* [GOAL OF THE EXERCISE] Copy out all lines from the entries below in which "hexagon" occurs.

* [Two-dimensional motion records]
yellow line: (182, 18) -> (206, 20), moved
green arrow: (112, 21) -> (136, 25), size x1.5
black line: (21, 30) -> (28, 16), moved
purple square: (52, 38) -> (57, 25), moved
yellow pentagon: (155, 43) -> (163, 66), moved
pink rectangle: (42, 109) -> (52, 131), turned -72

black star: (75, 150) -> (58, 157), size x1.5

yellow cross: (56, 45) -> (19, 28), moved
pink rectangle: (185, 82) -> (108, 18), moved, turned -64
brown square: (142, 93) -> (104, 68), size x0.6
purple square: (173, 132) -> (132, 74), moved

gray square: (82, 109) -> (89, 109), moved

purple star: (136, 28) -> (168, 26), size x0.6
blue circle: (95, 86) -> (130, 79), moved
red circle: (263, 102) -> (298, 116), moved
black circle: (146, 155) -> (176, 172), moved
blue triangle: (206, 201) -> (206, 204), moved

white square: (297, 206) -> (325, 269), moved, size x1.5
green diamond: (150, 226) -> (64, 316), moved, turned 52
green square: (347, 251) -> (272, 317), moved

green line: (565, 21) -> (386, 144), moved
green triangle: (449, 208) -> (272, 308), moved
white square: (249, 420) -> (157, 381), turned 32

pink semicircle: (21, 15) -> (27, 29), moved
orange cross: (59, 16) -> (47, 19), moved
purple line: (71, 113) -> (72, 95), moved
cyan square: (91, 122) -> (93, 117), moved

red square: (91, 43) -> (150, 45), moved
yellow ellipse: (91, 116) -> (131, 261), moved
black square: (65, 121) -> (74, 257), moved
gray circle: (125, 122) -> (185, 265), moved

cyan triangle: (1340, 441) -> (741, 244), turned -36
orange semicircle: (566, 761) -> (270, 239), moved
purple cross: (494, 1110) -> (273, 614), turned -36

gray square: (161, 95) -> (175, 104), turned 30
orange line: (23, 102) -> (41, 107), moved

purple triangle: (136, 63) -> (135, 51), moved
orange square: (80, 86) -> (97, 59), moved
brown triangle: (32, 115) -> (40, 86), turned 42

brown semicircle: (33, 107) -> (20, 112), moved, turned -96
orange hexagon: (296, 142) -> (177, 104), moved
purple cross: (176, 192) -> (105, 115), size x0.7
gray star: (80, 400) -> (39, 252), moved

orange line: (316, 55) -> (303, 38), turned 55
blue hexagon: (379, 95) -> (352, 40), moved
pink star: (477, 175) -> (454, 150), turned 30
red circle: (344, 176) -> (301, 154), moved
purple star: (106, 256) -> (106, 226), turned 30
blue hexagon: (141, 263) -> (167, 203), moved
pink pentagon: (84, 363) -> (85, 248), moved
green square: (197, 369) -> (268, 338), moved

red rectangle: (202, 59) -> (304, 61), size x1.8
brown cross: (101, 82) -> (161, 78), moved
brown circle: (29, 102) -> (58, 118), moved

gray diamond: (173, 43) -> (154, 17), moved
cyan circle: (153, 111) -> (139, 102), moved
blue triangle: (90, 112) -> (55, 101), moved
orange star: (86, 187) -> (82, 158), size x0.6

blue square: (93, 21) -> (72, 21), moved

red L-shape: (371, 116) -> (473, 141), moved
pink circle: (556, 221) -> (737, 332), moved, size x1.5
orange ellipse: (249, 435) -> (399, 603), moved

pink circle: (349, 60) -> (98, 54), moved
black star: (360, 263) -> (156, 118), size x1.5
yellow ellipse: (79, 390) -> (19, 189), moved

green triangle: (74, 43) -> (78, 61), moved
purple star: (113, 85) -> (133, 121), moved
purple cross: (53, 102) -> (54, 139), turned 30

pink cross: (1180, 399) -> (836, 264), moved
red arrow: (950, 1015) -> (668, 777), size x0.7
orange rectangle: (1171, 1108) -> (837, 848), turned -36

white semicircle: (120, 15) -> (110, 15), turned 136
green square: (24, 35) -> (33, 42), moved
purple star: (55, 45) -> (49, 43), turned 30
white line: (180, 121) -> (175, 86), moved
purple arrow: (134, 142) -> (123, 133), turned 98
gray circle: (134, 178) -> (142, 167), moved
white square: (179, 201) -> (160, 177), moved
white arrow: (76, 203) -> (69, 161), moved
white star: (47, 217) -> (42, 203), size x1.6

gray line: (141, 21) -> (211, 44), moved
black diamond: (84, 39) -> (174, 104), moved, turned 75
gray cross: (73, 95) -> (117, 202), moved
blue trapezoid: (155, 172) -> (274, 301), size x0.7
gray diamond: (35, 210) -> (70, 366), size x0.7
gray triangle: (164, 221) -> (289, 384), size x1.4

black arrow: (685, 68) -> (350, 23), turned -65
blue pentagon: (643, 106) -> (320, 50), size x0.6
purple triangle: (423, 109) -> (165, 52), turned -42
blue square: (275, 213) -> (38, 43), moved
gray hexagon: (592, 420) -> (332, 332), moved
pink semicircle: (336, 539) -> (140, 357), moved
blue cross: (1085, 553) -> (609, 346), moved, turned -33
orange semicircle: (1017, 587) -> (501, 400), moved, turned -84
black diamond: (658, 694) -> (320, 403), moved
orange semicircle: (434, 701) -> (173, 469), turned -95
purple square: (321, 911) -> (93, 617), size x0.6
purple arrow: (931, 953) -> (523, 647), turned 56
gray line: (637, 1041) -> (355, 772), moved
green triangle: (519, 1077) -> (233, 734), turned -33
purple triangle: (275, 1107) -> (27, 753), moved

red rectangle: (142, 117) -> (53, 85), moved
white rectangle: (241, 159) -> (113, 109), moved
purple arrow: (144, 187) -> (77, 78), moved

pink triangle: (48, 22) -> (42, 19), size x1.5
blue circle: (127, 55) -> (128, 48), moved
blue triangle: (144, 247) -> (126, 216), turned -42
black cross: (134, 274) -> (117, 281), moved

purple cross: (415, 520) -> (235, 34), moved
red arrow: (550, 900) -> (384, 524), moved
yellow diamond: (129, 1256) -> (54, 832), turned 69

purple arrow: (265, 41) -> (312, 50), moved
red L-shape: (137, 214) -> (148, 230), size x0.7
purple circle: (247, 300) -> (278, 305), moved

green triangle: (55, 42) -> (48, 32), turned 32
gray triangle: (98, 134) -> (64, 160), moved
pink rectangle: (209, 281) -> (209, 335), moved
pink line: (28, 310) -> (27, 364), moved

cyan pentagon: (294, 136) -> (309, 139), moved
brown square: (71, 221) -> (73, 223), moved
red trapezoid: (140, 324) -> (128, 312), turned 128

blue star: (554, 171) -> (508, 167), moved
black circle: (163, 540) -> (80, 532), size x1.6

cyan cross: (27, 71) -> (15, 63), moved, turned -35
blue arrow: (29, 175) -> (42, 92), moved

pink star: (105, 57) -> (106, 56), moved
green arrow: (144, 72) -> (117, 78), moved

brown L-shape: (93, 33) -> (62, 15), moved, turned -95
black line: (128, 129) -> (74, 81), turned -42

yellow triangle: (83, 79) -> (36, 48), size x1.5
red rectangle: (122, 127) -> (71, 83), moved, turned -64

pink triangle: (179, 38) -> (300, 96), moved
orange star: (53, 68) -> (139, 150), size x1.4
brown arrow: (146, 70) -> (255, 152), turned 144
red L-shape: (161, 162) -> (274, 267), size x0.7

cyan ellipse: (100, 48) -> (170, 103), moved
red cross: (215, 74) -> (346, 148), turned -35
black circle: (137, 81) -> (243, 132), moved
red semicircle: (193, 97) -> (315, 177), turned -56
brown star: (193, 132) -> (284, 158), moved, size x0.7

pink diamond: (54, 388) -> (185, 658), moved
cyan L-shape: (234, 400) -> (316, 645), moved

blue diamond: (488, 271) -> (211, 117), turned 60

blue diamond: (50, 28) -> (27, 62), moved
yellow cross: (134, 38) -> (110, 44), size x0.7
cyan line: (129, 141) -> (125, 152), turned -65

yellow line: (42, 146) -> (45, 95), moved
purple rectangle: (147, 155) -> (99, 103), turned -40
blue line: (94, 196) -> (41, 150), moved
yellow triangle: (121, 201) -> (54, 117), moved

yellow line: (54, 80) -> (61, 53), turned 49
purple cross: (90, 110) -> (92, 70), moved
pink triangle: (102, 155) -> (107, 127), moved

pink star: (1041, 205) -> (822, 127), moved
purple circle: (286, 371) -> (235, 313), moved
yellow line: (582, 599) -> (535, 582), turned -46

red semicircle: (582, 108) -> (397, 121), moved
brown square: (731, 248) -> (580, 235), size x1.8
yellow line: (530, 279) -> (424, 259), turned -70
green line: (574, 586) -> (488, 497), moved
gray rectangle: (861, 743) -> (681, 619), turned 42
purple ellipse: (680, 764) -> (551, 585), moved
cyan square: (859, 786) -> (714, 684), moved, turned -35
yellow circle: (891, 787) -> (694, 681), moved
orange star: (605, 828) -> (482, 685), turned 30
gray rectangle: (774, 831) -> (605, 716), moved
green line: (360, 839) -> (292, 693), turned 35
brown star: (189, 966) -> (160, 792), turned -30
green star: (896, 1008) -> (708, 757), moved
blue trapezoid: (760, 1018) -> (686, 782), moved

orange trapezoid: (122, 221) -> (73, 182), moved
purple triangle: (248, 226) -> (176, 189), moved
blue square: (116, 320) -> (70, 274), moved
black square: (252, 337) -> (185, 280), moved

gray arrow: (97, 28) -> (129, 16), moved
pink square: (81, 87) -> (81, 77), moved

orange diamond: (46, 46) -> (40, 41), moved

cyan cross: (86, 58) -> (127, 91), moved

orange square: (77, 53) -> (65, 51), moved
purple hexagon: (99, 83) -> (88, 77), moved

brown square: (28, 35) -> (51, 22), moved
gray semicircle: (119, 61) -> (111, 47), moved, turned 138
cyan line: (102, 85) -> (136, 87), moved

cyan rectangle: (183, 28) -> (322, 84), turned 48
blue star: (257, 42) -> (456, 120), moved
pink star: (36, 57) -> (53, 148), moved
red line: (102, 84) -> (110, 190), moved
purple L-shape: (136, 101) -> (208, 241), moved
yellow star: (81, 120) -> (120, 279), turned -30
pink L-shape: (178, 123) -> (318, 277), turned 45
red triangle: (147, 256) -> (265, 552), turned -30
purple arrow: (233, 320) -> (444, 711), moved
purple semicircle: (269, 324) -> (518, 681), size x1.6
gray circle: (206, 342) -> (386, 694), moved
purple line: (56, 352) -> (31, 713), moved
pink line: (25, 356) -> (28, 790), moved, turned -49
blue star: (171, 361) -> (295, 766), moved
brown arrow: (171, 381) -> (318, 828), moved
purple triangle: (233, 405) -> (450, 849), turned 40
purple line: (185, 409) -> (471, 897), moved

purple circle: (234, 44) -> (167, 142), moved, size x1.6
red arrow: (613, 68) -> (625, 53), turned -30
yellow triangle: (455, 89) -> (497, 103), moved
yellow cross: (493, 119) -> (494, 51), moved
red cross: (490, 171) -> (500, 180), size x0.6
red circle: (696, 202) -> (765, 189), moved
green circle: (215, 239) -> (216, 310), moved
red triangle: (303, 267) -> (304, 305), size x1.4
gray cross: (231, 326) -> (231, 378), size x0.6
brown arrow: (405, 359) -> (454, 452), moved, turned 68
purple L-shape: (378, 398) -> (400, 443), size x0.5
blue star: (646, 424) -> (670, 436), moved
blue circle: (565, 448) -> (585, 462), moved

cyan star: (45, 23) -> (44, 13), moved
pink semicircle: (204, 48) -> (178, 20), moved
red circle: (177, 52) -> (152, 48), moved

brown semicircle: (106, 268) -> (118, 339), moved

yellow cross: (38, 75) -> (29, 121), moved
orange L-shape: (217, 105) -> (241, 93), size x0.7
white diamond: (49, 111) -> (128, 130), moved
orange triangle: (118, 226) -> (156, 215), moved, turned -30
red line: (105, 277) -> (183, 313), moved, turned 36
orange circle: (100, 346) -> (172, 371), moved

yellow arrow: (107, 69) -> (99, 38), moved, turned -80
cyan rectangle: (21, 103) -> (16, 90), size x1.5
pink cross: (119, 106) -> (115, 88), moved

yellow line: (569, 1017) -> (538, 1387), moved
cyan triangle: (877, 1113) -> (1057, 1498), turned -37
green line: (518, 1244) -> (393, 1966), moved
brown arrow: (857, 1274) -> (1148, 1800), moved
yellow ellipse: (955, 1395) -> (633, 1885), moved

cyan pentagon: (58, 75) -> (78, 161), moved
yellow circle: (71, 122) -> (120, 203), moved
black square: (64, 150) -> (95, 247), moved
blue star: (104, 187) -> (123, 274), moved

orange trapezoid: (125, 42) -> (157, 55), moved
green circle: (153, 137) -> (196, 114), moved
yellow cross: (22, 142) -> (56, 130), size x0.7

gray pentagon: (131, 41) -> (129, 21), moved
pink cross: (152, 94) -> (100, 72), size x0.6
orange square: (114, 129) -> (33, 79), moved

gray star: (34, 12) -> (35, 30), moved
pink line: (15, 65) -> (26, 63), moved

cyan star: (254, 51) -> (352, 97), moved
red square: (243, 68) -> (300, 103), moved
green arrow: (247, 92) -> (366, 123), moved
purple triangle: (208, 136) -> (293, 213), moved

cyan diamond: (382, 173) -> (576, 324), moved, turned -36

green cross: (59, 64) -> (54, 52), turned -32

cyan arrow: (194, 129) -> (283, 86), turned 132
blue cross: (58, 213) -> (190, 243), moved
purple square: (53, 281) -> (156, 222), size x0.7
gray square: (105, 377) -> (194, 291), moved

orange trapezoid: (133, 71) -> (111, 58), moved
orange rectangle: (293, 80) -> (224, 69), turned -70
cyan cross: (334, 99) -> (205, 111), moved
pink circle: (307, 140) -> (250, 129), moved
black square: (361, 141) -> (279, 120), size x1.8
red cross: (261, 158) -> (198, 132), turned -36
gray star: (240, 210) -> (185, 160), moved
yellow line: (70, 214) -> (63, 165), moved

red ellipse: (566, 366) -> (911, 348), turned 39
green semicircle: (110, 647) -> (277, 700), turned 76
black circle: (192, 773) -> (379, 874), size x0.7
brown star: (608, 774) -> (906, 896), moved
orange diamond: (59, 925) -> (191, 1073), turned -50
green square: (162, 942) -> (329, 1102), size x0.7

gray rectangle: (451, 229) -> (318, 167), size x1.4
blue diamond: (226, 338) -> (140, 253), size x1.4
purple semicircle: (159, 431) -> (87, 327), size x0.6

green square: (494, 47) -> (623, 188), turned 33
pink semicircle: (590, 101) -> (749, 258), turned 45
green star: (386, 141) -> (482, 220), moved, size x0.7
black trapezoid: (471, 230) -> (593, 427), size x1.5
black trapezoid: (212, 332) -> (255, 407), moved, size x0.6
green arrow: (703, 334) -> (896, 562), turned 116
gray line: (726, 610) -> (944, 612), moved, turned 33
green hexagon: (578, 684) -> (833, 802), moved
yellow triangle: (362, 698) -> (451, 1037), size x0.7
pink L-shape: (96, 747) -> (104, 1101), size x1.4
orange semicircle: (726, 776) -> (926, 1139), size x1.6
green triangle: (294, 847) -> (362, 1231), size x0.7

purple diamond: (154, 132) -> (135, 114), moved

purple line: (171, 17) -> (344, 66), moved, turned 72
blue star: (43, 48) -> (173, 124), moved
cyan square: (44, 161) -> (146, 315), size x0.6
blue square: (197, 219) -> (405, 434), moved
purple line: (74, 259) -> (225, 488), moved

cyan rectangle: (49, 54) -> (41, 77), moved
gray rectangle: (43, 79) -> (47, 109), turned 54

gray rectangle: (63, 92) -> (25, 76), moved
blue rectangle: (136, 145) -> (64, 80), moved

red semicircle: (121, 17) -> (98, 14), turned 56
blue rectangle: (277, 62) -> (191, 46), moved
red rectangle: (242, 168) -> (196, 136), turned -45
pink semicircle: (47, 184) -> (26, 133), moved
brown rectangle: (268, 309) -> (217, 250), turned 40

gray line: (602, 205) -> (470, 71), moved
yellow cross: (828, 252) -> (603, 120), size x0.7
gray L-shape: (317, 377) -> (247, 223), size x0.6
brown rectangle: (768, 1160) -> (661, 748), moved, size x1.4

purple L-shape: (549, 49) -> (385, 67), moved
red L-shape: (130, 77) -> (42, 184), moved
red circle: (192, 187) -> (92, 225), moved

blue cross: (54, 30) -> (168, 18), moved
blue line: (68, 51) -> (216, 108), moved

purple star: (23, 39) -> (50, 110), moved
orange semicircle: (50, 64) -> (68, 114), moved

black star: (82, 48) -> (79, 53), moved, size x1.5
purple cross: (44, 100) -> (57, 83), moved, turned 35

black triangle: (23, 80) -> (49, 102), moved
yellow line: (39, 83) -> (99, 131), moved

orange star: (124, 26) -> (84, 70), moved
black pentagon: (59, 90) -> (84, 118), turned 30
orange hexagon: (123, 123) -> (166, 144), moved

* [EXERCISE ANSWER]
orange hexagon: (296, 142) -> (177, 104), moved
blue hexagon: (379, 95) -> (352, 40), moved
blue hexagon: (141, 263) -> (167, 203), moved
gray hexagon: (592, 420) -> (332, 332), moved
purple hexagon: (99, 83) -> (88, 77), moved
green hexagon: (578, 684) -> (833, 802), moved
orange hexagon: (123, 123) -> (166, 144), moved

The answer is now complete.